[Colored object listings]
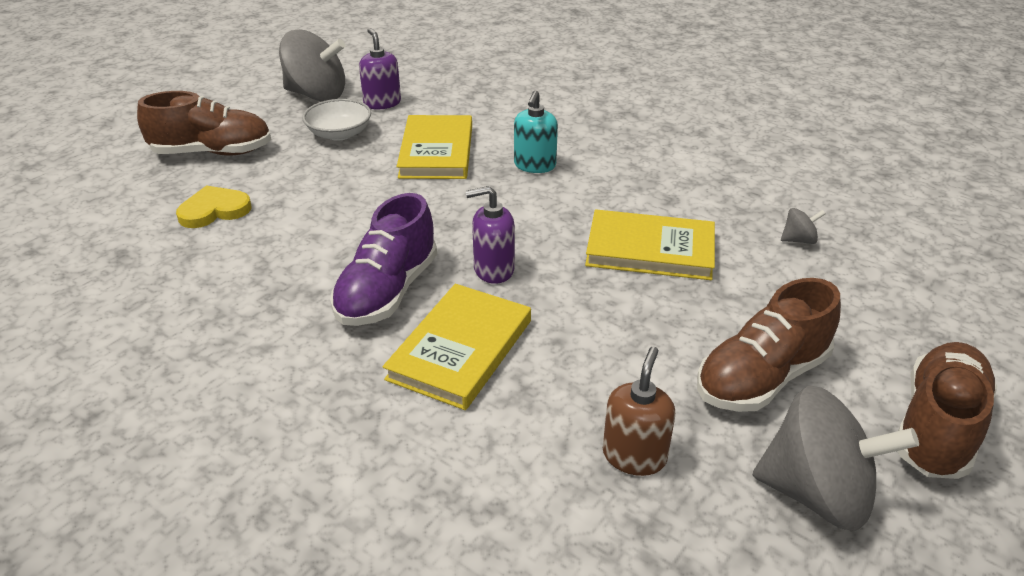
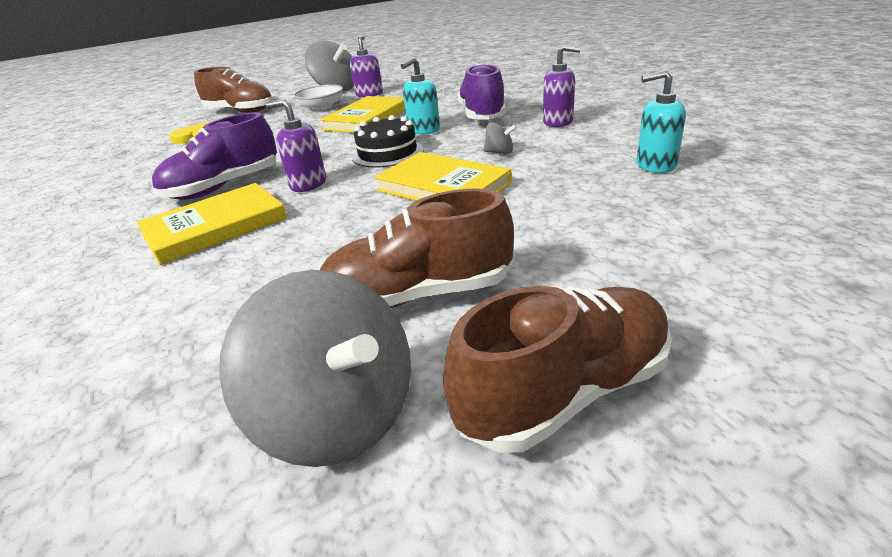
camera: 30 degrees right, 5 degrees down
(533, 208) = (387, 153): none -> black cake
(579, 134) = (482, 115): none -> purple shoe
(634, 456) = (224, 329): brown soap dispenser -> none
(674, 139) = (558, 122): none -> purple soap dispenser
(798, 240) = (593, 196): grey spinning top -> grey spinning top (499, 153)
(817, 192) = (655, 165): none -> turquoise soap dispenser

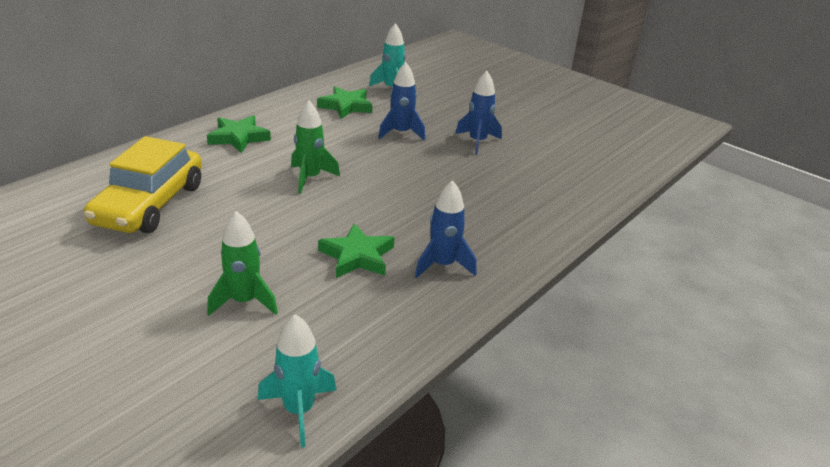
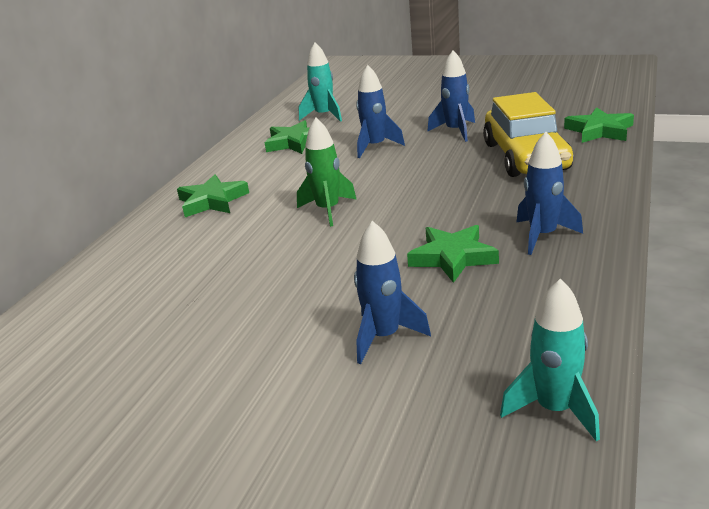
camera: 15 degrees left, 5 degrees down
(149, 204) = (179, 289): yellow car -> yellow car (525, 156)
(244, 301) = (384, 337): green rocket -> blue rocket
(594, 185) = (599, 131): none -> green star

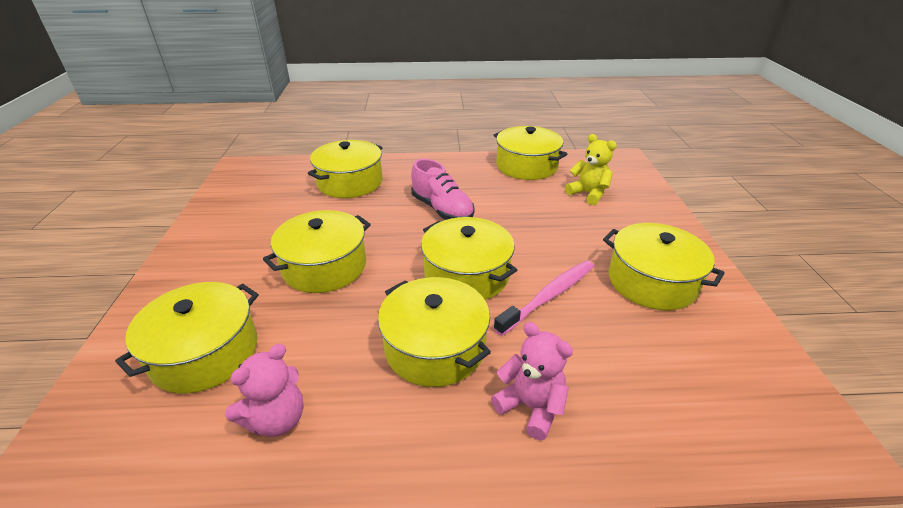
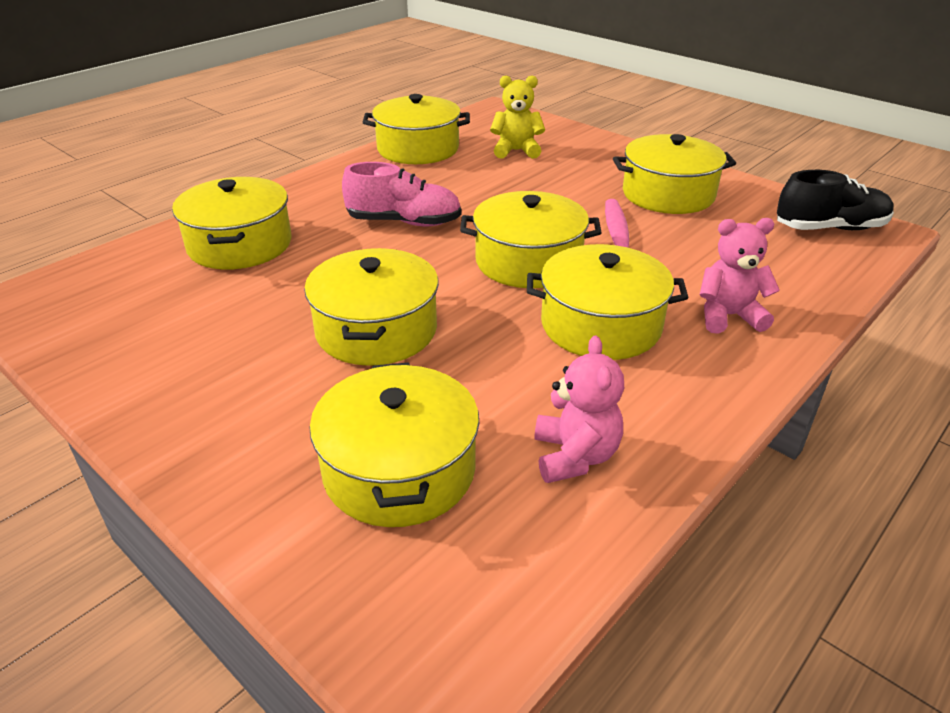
camera: 45 degrees left, 0 degrees up
(766, 398) = (830, 228): none -> black shoe

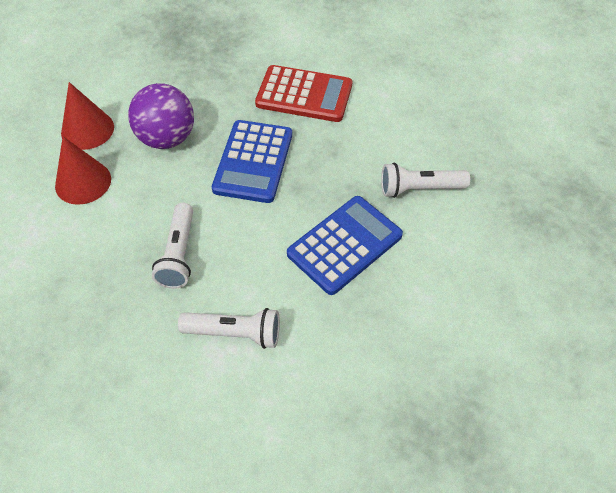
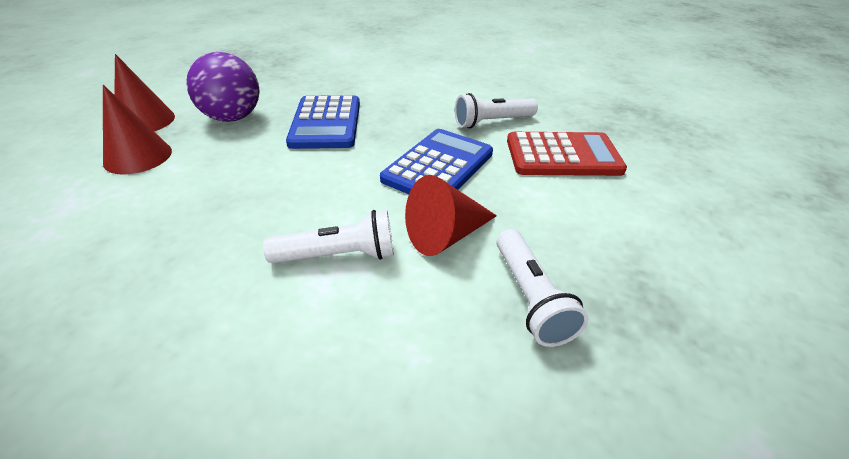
camera: 15 degrees left, 15 degrees down
(178, 254) = (256, 197): white flashlight -> white flashlight (530, 298)
(304, 95) = (363, 81): red calculator -> red calculator (563, 156)
(326, 330) = (446, 235): none -> red cone

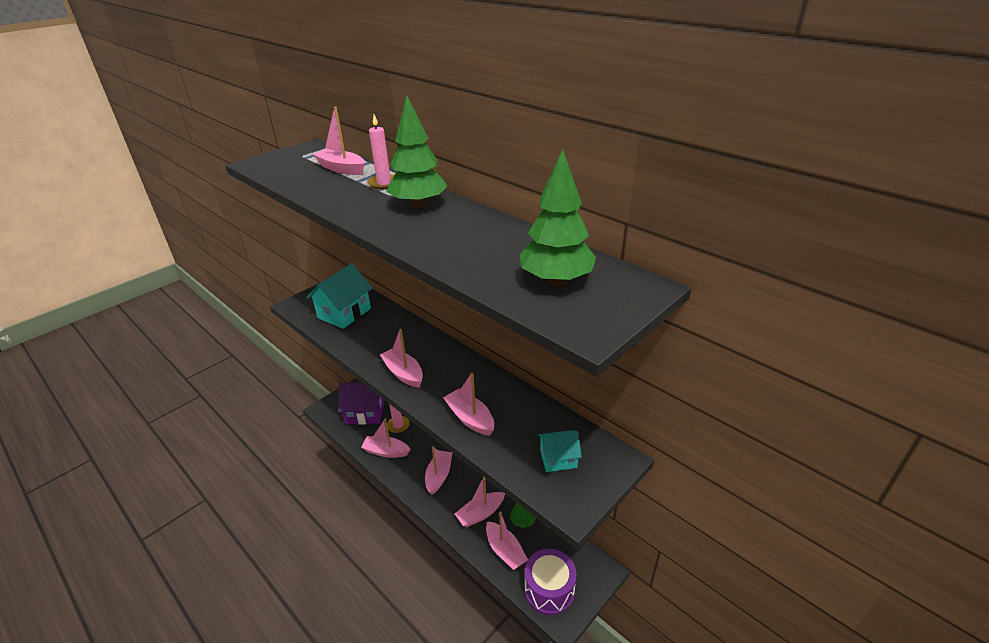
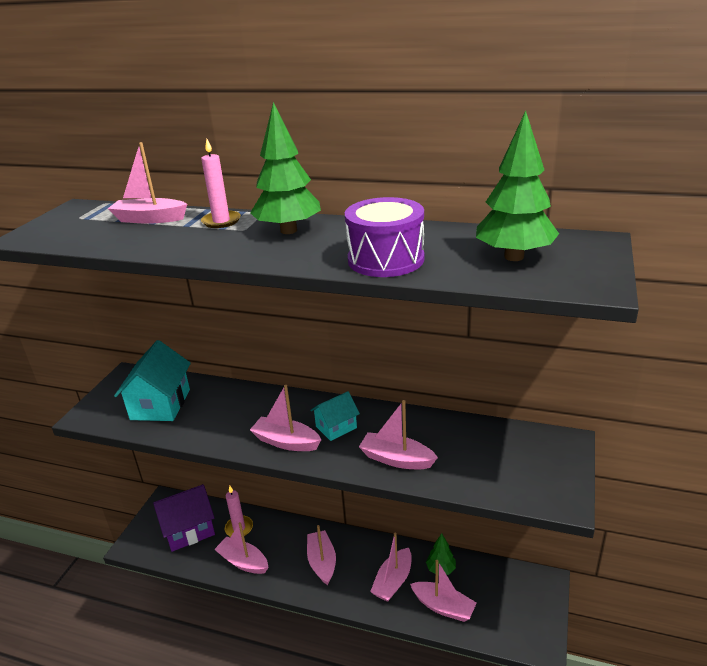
camera: 25 degrees left, 5 degrees down
(386, 451) = (243, 562): pink boat -> pink boat turned 45 degrees clockwise
(549, 590) = (511, 624): purple drum -> purple drum (385, 259)
(558, 459) = (513, 463): turquoise house -> turquoise house (336, 427)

## What is being asked
Using the data above, return every line that contains the string "dispenser".

## Exercise response
(634, 456) = (224, 329): brown soap dispenser -> none
(674, 139) = (558, 122): none -> purple soap dispenser
(817, 192) = (655, 165): none -> turquoise soap dispenser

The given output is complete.